##### Data to examine
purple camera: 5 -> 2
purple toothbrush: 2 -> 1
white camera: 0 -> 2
##########
##### Data to examine
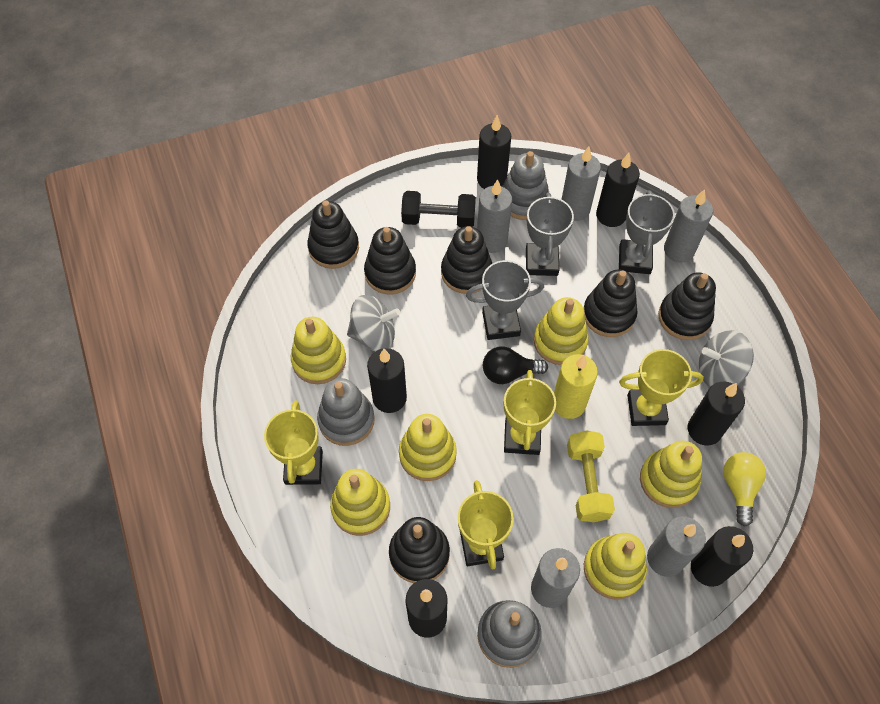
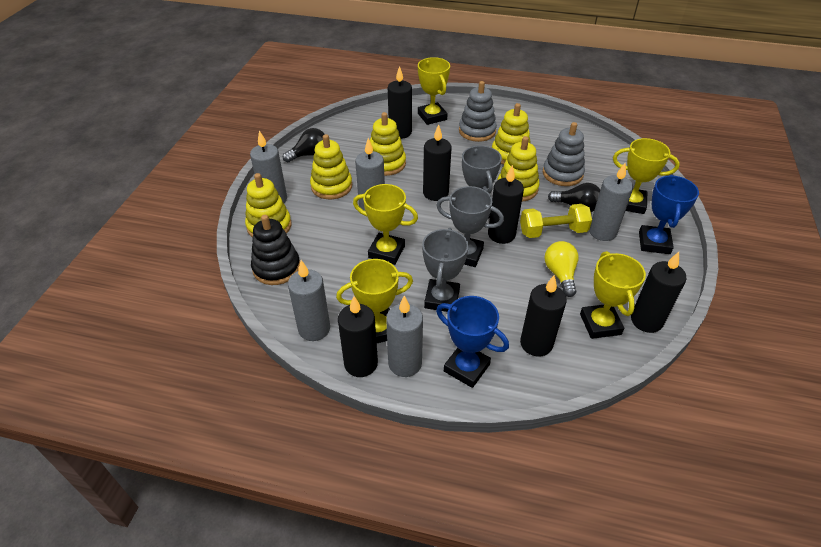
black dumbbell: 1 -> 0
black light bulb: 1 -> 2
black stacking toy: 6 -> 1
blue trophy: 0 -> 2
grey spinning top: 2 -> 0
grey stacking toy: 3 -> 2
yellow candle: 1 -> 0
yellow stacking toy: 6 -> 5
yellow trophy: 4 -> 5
##########
Task description:
In the listing above, find the line with "grey stacking toy: 3 -> 2" and the line with "yellow trophy: 4 -> 5". Output those two lines and every line between them, exactly as written.

Exercise solution:
grey stacking toy: 3 -> 2
yellow candle: 1 -> 0
yellow stacking toy: 6 -> 5
yellow trophy: 4 -> 5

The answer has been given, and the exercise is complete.